Each line from the opening of the listing below through the line that contains "none -> grey brick C2:E2 level 1" is to be output exactly as written.

#### DATA FOR REVIEW:
========
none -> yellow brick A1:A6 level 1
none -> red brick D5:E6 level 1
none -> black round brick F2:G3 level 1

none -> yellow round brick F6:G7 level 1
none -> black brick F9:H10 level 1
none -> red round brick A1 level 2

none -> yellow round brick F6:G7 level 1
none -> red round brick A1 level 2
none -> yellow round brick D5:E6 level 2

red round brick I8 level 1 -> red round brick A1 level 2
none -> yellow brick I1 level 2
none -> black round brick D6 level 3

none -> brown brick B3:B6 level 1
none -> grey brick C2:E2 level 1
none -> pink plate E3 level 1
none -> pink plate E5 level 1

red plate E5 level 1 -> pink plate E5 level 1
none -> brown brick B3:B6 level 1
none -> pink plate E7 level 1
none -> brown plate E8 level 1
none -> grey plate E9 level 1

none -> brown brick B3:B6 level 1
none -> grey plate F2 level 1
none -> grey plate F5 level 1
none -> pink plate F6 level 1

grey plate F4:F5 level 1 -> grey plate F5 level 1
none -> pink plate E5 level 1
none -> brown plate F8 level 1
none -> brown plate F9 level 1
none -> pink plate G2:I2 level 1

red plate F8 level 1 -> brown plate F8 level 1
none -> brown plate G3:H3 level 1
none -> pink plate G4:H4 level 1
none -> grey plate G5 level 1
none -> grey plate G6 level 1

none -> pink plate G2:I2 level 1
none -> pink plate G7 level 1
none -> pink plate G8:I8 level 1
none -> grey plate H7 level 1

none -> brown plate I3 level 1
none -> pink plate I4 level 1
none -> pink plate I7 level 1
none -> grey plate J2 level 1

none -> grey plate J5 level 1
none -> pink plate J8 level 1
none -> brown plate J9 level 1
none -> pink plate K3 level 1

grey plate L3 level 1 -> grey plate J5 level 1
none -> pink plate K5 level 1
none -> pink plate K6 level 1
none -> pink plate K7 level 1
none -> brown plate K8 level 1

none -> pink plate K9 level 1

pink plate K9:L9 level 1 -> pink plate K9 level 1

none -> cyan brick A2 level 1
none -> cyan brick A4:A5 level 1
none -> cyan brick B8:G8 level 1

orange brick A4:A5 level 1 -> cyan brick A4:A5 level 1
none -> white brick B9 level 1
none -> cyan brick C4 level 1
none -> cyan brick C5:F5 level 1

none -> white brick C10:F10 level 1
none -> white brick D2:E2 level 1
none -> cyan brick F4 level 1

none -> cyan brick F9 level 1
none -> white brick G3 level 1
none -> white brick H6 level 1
========
#### EXERCISE ANSWER:
none -> yellow brick A1:A6 level 1
none -> red brick D5:E6 level 1
none -> black round brick F2:G3 level 1

none -> yellow round brick F6:G7 level 1
none -> black brick F9:H10 level 1
none -> red round brick A1 level 2

none -> yellow round brick F6:G7 level 1
none -> red round brick A1 level 2
none -> yellow round brick D5:E6 level 2

red round brick I8 level 1 -> red round brick A1 level 2
none -> yellow brick I1 level 2
none -> black round brick D6 level 3

none -> brown brick B3:B6 level 1
none -> grey brick C2:E2 level 1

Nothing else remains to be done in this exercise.